____ DATA

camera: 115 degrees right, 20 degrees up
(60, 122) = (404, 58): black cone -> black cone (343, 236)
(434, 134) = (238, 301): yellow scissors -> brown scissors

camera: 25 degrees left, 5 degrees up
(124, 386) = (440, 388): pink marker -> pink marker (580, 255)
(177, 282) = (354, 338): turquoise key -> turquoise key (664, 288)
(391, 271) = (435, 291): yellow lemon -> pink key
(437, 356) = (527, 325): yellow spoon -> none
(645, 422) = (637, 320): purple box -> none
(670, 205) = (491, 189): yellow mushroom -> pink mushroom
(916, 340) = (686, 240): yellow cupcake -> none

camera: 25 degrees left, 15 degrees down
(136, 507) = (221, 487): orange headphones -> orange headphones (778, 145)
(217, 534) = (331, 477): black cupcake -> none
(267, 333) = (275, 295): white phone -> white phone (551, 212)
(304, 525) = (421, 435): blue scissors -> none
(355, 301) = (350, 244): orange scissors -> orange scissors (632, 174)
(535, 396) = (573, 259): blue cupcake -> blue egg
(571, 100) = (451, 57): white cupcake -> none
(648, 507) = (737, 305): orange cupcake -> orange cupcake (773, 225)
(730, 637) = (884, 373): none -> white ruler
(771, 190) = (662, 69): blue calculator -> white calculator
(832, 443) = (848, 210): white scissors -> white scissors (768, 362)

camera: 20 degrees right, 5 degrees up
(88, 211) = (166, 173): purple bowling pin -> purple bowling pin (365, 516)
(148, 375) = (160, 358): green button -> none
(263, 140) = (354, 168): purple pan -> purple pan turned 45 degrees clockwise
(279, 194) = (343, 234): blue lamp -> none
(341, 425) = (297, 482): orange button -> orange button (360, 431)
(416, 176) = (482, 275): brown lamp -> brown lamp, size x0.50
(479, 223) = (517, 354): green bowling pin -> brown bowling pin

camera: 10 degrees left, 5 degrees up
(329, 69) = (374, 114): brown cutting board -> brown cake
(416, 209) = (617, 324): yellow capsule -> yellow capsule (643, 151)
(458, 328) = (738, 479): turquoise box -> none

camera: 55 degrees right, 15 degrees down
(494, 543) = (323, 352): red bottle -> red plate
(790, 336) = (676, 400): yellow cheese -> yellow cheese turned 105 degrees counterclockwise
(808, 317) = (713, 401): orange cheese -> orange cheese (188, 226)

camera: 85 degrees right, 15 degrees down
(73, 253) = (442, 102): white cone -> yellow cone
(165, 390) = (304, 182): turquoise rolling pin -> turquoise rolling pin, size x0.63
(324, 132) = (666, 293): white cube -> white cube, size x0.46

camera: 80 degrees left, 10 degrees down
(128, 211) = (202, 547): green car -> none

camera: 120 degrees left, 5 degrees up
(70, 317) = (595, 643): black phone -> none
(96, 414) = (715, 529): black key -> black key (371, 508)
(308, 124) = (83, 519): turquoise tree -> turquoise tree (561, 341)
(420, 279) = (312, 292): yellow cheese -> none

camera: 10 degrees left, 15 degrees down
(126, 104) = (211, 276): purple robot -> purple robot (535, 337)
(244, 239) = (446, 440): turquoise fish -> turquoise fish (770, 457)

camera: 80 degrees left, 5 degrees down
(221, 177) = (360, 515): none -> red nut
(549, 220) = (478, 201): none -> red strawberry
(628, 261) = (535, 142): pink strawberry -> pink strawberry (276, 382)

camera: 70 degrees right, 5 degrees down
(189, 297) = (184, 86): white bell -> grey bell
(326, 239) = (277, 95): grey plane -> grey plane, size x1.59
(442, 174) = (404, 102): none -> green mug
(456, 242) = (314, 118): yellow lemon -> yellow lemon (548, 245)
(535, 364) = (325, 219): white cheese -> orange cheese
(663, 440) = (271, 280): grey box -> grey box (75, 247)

________

Copy out precisely the lines from the line with "(832, 443) = (848, 210): white" to the line with "(263, 140) = (354, 168): purple" in the material above, including those two lines and omitting all the rest.

(832, 443) = (848, 210): white scissors -> white scissors (768, 362)

camera: 20 degrees right, 5 degrees up
(88, 211) = (166, 173): purple bowling pin -> purple bowling pin (365, 516)
(148, 375) = (160, 358): green button -> none
(263, 140) = (354, 168): purple pan -> purple pan turned 45 degrees clockwise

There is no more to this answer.